[Provided information]

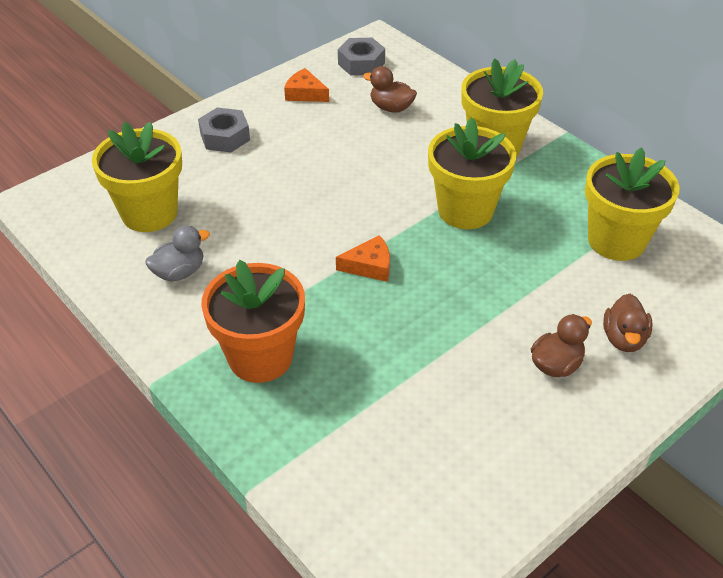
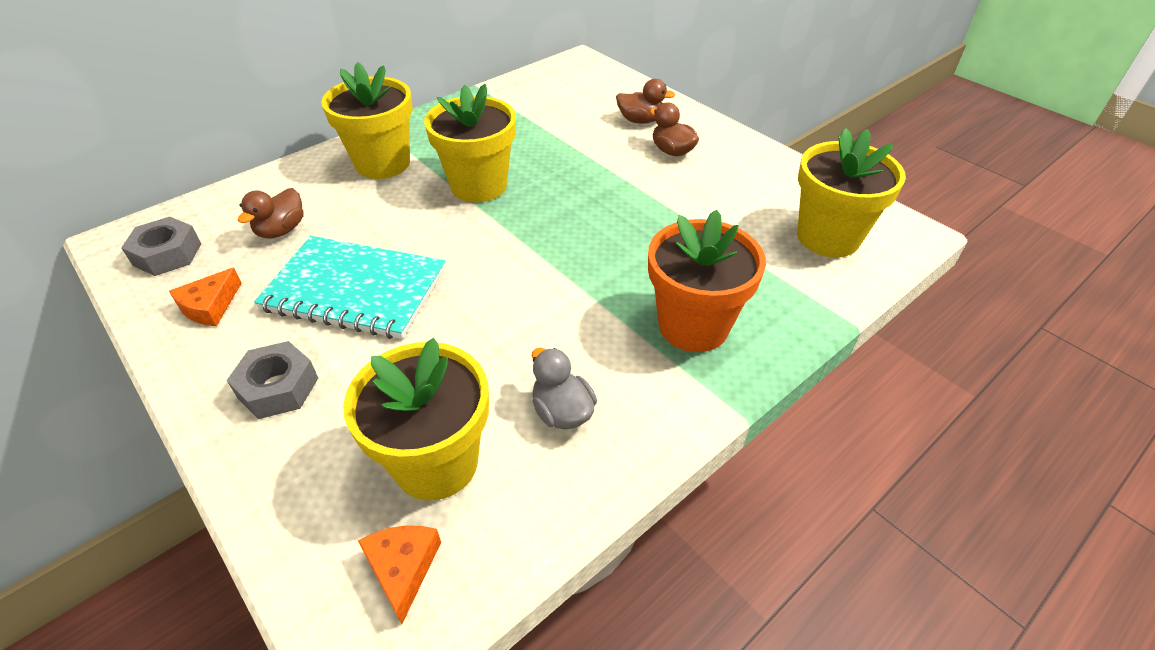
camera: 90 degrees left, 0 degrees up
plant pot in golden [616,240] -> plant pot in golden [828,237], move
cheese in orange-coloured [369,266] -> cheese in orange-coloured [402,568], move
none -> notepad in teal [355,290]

[/Provided information]
[Provided information]

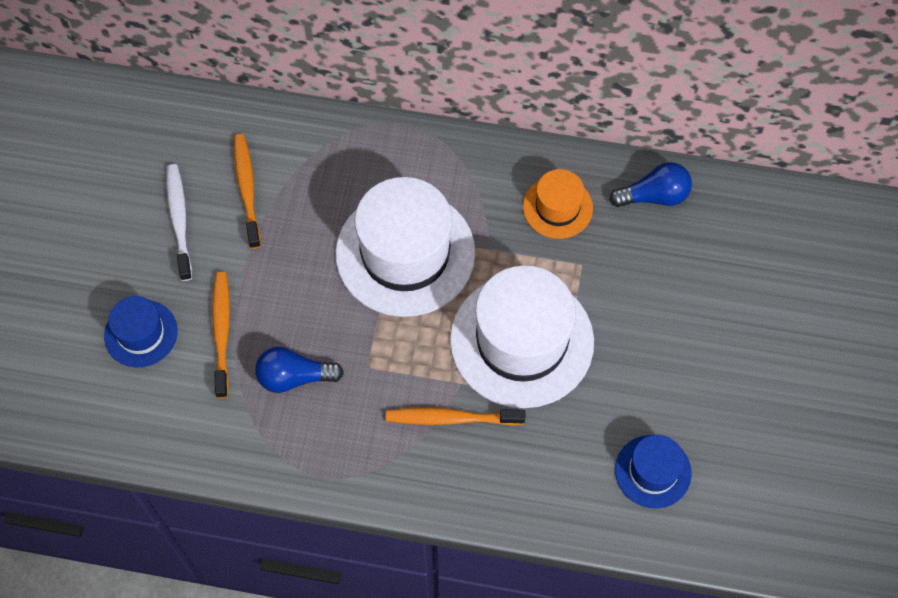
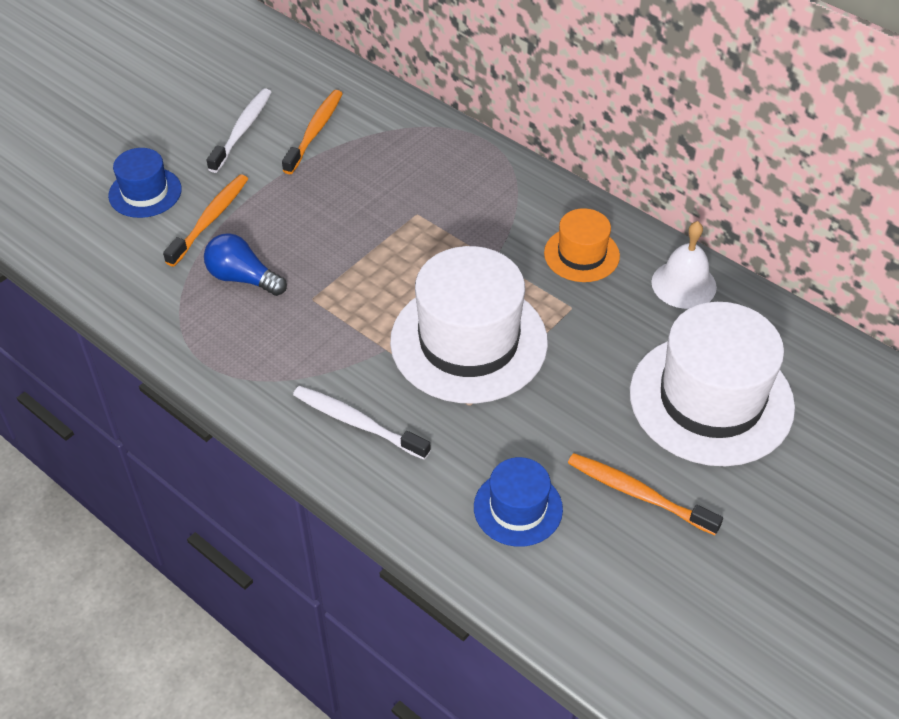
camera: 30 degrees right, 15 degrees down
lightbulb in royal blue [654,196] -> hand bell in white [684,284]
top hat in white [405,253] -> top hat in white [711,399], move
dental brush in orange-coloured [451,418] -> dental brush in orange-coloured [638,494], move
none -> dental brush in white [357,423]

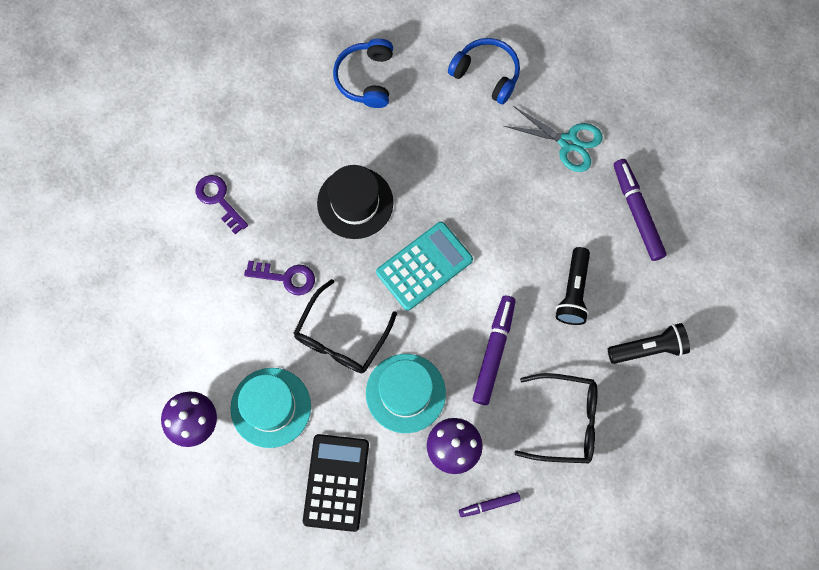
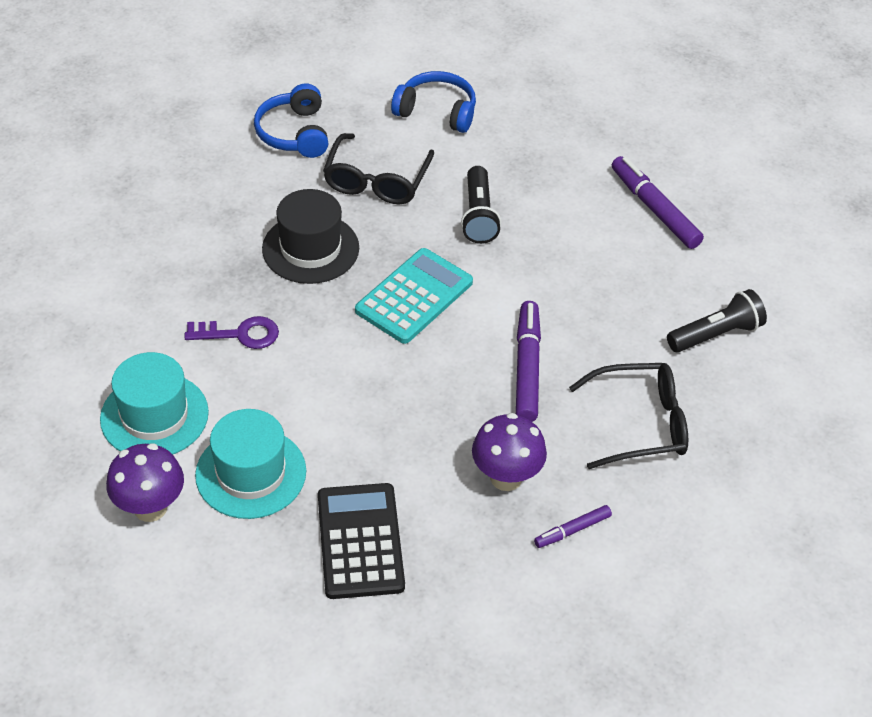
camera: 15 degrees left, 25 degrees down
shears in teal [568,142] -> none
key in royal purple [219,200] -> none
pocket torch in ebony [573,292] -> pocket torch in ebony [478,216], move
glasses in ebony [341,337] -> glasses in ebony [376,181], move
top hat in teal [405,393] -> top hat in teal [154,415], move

[/Provided information]
[Provided information]

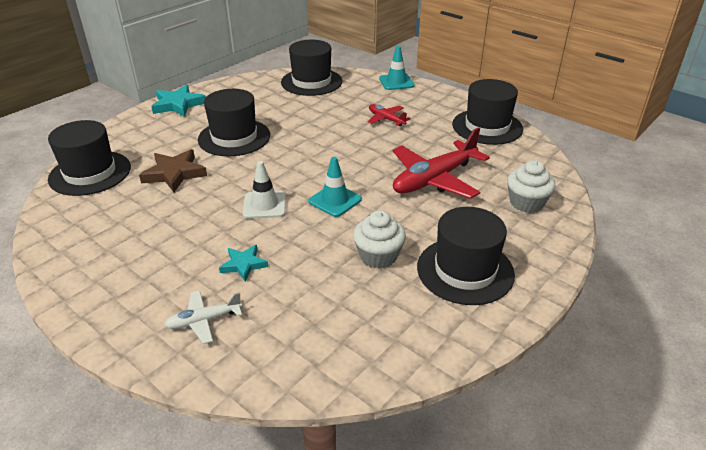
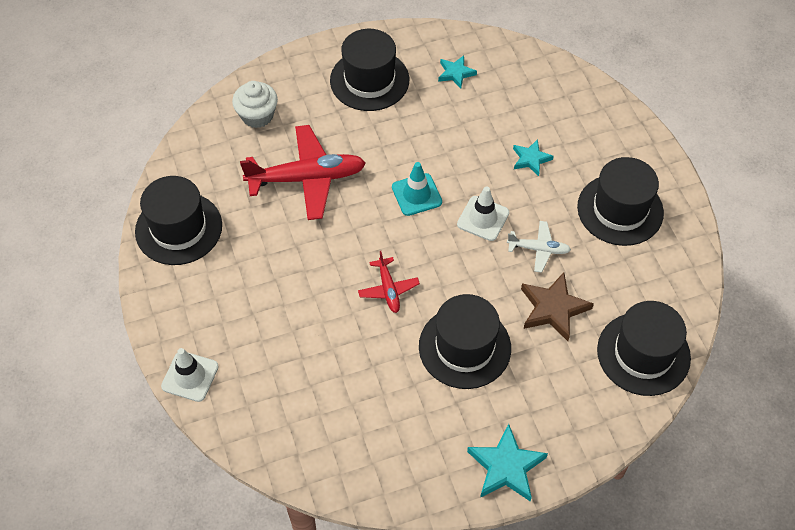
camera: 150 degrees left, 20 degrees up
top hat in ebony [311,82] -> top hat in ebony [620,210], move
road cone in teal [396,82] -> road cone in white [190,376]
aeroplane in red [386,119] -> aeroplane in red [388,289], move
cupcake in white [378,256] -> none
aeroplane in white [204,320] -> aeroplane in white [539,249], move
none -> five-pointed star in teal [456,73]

[/Provided information]

• [Your instructions] Show each line of the material that includes the word "teal".

• [Result for this exercise]
none -> notepad in teal [355,290]
shears in teal [568,142] -> none
top hat in teal [405,393] -> top hat in teal [154,415], move
road cone in teal [396,82] -> road cone in white [190,376]
none -> five-pointed star in teal [456,73]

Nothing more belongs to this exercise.